**TASK OBJECTIVE**
Once you reach the line containing "R4: 1.5 (+9V, N3) -> 1.5 (GND, U7/FB)" in the entries below, write out that line and each one after it down to the line containing "R13: 62 (+15V, PWR) -> none", exactly and with nothing added.

== DATA PROVIDED

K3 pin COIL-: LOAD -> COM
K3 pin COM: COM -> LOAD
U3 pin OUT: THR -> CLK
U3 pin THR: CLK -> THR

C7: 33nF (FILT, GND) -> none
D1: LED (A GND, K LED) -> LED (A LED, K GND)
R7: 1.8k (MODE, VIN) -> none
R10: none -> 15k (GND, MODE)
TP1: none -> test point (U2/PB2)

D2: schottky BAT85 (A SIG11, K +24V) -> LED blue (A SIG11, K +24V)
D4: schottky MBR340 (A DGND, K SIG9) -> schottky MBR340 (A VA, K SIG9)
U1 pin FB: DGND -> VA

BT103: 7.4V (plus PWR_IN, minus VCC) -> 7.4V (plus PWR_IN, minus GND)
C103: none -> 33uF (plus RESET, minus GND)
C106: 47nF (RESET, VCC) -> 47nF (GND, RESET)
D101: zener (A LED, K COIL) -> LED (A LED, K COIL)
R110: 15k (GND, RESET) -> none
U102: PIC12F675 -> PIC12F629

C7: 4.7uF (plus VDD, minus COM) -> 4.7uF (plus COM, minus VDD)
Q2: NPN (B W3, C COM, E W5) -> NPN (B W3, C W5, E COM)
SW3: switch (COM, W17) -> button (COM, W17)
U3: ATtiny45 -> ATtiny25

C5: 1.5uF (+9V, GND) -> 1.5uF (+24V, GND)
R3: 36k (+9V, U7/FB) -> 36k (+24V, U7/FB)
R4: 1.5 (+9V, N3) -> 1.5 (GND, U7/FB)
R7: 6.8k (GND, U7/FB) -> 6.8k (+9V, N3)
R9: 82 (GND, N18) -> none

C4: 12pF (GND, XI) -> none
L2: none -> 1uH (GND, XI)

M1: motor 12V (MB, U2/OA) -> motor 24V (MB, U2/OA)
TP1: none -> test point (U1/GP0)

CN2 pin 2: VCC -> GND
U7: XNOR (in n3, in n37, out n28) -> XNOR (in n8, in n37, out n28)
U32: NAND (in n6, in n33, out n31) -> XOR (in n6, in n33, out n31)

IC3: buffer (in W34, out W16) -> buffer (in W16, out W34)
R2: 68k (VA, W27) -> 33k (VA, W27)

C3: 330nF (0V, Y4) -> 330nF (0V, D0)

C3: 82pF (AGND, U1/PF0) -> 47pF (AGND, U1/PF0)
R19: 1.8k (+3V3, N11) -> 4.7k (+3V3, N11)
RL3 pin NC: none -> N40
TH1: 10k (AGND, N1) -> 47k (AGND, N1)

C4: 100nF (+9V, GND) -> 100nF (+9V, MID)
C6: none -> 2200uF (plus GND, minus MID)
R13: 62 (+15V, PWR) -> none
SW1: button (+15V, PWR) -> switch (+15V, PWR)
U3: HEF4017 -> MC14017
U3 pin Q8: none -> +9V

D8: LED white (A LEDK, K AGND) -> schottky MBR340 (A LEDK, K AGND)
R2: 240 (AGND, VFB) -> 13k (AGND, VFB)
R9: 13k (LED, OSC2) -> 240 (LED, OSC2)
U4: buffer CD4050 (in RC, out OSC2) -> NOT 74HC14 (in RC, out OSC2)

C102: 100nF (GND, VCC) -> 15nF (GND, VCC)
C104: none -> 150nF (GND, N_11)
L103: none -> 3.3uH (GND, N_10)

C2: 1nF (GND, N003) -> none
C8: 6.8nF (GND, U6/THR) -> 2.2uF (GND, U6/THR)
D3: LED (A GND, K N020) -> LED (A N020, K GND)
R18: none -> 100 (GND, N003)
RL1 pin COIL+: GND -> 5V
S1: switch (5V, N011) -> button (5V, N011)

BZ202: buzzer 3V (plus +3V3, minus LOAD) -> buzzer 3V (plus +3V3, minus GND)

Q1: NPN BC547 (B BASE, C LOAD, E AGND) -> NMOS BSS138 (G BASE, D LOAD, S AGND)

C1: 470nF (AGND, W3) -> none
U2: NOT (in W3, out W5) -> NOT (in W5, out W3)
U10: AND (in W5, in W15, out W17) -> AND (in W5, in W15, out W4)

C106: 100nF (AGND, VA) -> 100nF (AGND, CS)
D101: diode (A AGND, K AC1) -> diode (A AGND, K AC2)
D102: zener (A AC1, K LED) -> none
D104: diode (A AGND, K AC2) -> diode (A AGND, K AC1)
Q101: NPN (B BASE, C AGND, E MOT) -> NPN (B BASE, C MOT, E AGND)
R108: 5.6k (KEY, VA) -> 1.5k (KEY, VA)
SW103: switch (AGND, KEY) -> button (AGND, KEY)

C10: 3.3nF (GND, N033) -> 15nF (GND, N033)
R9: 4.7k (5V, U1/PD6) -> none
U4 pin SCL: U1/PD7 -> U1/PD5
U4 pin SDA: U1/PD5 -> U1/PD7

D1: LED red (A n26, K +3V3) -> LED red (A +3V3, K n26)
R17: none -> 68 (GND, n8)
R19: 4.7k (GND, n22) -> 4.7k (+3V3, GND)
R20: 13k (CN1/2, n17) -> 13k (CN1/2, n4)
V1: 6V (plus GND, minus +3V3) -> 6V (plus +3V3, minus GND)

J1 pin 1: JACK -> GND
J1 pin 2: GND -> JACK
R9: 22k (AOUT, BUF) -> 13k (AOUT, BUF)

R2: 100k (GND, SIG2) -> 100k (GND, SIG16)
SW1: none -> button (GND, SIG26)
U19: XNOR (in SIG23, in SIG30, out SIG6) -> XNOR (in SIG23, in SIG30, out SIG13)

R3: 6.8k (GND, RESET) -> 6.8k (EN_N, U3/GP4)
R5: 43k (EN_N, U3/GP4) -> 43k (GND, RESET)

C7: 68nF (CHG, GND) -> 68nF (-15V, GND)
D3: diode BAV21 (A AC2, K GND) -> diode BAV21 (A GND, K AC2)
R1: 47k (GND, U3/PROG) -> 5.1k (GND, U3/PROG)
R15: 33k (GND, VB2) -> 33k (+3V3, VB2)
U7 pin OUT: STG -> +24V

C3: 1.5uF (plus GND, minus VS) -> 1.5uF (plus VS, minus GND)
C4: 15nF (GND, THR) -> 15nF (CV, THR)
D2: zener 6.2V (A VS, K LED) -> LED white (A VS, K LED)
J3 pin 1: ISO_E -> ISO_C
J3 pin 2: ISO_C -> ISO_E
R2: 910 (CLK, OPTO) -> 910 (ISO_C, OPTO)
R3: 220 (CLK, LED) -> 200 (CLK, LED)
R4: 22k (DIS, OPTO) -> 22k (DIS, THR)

====

**REPLY TO THE TASK**
R4: 1.5 (+9V, N3) -> 1.5 (GND, U7/FB)
R7: 6.8k (GND, U7/FB) -> 6.8k (+9V, N3)
R9: 82 (GND, N18) -> none

C4: 12pF (GND, XI) -> none
L2: none -> 1uH (GND, XI)

M1: motor 12V (MB, U2/OA) -> motor 24V (MB, U2/OA)
TP1: none -> test point (U1/GP0)

CN2 pin 2: VCC -> GND
U7: XNOR (in n3, in n37, out n28) -> XNOR (in n8, in n37, out n28)
U32: NAND (in n6, in n33, out n31) -> XOR (in n6, in n33, out n31)

IC3: buffer (in W34, out W16) -> buffer (in W16, out W34)
R2: 68k (VA, W27) -> 33k (VA, W27)

C3: 330nF (0V, Y4) -> 330nF (0V, D0)

C3: 82pF (AGND, U1/PF0) -> 47pF (AGND, U1/PF0)
R19: 1.8k (+3V3, N11) -> 4.7k (+3V3, N11)
RL3 pin NC: none -> N40
TH1: 10k (AGND, N1) -> 47k (AGND, N1)

C4: 100nF (+9V, GND) -> 100nF (+9V, MID)
C6: none -> 2200uF (plus GND, minus MID)
R13: 62 (+15V, PWR) -> none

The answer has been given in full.